▸ **Written exercise**
Count the lines in the material that contain the string "image", treating uppercase and lowercase as different. Reply with the number alone.

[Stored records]
----------
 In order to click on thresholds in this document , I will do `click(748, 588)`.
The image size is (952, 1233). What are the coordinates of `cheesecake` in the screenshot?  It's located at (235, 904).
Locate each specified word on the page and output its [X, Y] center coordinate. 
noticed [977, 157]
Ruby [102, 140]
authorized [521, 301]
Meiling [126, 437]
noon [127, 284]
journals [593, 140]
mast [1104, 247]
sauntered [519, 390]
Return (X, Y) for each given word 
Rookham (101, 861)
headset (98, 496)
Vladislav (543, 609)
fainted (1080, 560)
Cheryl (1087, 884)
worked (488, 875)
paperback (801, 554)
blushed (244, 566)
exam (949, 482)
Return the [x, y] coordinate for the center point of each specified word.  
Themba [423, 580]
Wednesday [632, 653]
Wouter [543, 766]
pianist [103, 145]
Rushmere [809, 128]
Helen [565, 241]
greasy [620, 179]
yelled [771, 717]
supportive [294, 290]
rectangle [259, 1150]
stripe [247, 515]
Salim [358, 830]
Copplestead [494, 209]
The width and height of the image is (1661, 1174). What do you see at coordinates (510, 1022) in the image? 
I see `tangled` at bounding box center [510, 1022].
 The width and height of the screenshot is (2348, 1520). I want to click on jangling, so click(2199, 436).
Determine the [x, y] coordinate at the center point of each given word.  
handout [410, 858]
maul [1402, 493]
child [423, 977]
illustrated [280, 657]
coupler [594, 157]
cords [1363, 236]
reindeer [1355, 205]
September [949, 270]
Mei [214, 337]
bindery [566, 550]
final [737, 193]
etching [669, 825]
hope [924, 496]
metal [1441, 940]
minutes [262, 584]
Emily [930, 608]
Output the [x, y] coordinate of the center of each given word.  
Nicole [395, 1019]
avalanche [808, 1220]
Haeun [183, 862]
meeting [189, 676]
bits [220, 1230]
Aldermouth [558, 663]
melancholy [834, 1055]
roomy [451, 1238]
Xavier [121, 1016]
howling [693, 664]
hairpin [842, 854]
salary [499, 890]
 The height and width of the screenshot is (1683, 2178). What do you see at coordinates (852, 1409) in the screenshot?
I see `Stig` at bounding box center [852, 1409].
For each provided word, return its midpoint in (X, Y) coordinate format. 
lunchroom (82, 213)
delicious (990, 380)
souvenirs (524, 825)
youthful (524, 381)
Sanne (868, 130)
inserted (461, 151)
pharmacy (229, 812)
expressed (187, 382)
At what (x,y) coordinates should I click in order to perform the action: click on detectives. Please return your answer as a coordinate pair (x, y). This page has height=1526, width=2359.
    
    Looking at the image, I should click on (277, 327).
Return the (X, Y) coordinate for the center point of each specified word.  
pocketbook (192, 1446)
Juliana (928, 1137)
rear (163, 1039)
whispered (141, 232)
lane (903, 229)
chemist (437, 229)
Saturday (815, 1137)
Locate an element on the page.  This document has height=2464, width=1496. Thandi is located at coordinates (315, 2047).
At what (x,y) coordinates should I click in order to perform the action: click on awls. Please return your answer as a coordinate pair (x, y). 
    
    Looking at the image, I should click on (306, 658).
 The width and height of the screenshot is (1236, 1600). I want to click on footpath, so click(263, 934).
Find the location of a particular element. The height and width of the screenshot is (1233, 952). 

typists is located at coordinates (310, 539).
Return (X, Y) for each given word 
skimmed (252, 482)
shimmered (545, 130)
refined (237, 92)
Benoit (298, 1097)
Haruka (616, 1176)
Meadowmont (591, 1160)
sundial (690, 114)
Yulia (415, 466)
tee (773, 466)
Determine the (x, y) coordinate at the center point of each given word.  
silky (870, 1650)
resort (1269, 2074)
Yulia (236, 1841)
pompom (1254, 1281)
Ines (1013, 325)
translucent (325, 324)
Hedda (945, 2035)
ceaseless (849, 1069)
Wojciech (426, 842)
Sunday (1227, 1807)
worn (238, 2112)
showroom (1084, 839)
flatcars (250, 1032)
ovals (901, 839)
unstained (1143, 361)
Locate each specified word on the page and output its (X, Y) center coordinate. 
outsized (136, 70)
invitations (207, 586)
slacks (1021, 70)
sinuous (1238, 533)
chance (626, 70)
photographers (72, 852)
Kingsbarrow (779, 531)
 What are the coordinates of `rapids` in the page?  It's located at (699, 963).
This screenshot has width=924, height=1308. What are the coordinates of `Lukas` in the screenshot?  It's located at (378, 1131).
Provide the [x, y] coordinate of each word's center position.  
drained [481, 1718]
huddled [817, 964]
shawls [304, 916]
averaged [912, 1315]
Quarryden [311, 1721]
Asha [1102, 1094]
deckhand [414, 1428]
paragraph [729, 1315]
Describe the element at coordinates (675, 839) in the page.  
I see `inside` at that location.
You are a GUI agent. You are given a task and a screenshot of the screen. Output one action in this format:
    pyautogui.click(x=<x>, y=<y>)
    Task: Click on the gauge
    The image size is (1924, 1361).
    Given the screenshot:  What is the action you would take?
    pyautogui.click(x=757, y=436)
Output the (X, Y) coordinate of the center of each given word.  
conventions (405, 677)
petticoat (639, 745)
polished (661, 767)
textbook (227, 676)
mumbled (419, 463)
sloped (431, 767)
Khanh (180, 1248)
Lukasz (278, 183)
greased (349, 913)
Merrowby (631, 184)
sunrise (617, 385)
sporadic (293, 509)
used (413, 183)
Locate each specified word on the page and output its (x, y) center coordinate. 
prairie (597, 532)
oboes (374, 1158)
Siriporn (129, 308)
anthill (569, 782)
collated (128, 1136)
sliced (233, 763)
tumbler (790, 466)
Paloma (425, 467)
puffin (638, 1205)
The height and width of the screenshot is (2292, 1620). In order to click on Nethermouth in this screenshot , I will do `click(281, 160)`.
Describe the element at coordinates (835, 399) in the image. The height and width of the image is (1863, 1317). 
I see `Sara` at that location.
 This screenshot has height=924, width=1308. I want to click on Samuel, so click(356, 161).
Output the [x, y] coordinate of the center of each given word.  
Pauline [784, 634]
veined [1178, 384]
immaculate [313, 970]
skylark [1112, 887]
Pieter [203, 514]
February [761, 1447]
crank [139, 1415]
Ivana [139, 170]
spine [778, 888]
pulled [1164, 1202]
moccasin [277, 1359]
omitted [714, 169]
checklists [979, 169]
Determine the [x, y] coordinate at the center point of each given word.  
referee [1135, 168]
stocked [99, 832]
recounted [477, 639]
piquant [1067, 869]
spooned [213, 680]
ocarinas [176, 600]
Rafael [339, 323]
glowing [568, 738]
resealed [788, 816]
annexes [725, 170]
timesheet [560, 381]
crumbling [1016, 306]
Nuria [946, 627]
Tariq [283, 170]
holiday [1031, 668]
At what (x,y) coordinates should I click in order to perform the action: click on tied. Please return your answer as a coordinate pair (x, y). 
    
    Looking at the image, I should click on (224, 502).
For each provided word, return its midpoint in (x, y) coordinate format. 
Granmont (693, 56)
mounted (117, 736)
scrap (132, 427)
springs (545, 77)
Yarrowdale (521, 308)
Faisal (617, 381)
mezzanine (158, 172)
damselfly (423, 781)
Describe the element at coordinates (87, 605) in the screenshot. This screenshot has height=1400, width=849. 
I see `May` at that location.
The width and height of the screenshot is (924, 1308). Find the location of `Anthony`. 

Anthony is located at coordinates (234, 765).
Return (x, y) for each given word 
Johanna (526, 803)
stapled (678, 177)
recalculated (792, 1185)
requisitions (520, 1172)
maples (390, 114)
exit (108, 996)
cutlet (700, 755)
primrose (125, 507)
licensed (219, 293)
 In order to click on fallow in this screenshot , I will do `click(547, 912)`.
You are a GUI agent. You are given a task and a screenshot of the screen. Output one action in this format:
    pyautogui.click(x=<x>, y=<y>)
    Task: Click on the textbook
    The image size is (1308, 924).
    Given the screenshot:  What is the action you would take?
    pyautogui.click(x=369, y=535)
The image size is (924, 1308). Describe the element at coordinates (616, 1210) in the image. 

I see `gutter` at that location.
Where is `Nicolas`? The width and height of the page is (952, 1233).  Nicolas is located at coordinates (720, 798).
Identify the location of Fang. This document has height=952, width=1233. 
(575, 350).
----------
▸ **Solution for this task**
9